AVAILABLE DATA ->
•••••
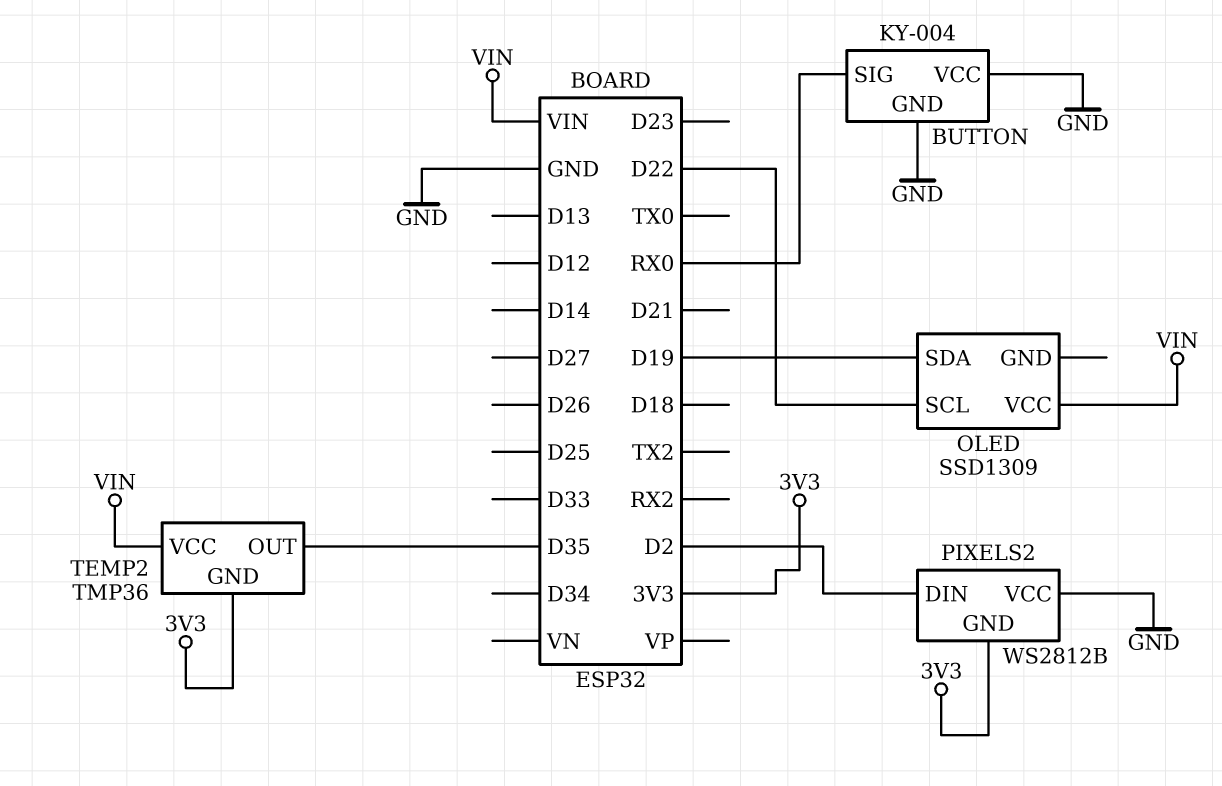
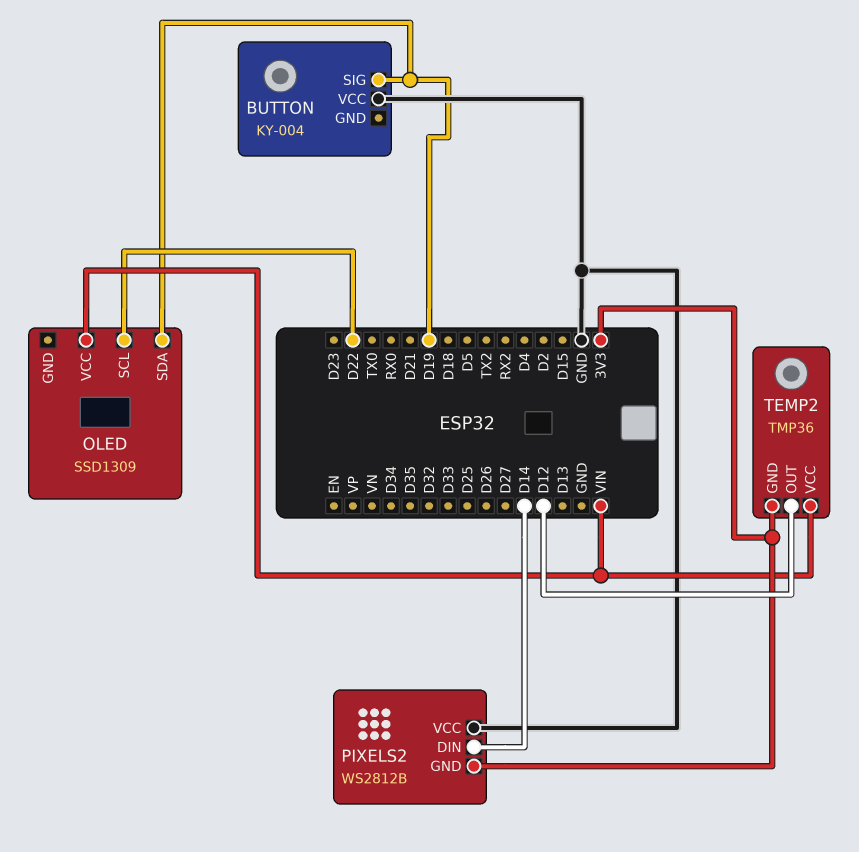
BUTTON pin GND: GND -> none
BUTTON pin SIG: RX0 -> D19
PIXELS2 pin DIN: D2 -> D14
TEMP2 pin OUT: D35 -> D12

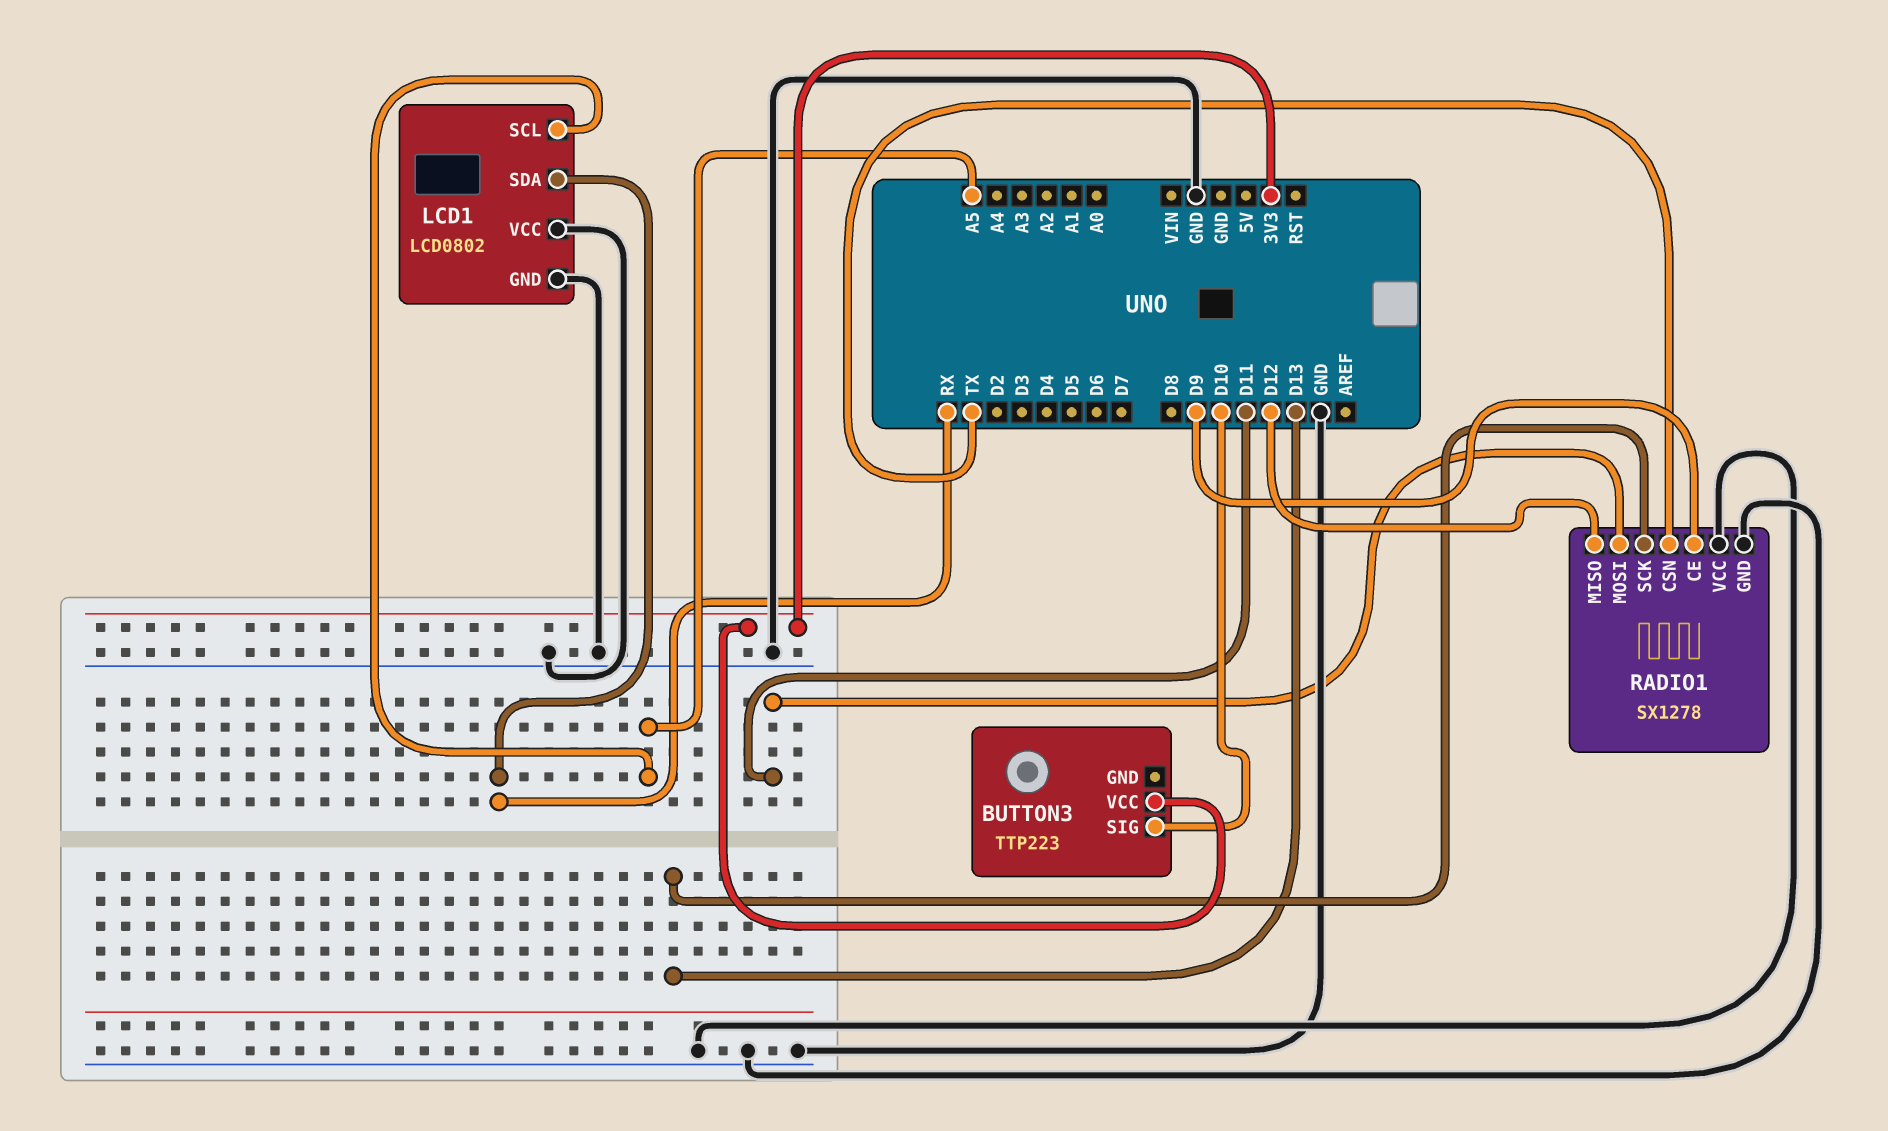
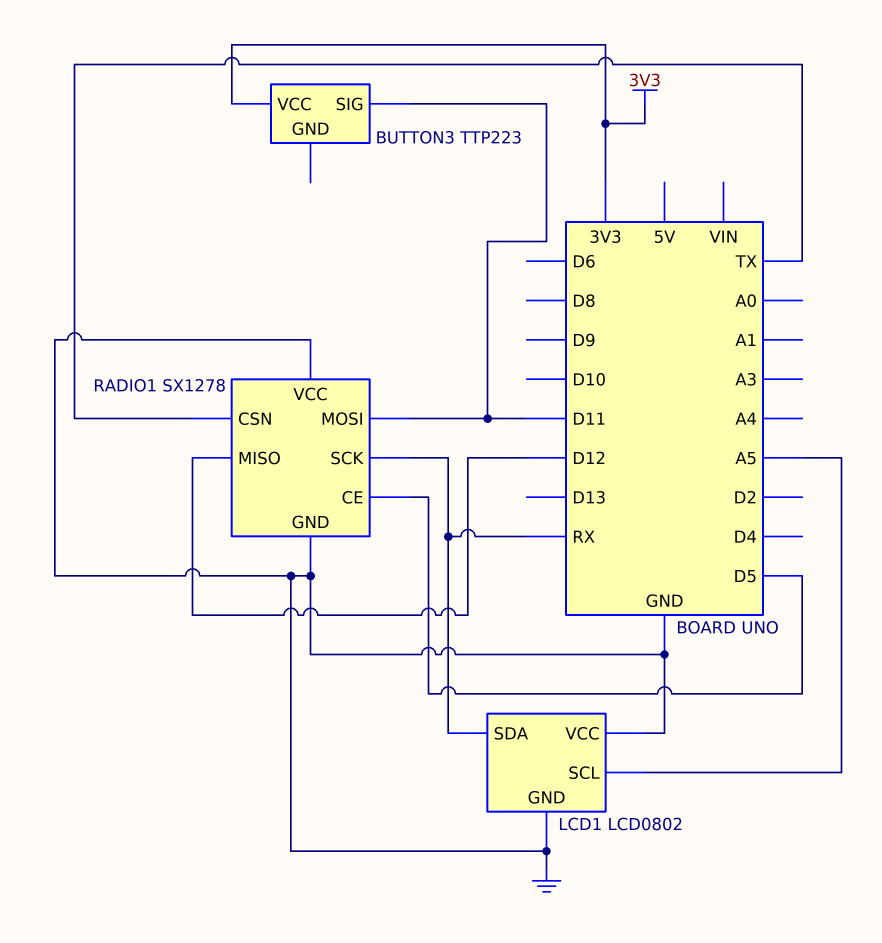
BUTTON3 pin SIG: D10 -> D11
RADIO1 pin CE: D9 -> D5
RADIO1 pin SCK: D13 -> RX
•••••
Give back exactly the lines from the one containing "BUTTON pin SIG: RX0 -> D19" through the last line above, both included, and none of the pictures.

BUTTON pin SIG: RX0 -> D19
PIXELS2 pin DIN: D2 -> D14
TEMP2 pin OUT: D35 -> D12

BUTTON3 pin SIG: D10 -> D11
RADIO1 pin CE: D9 -> D5
RADIO1 pin SCK: D13 -> RX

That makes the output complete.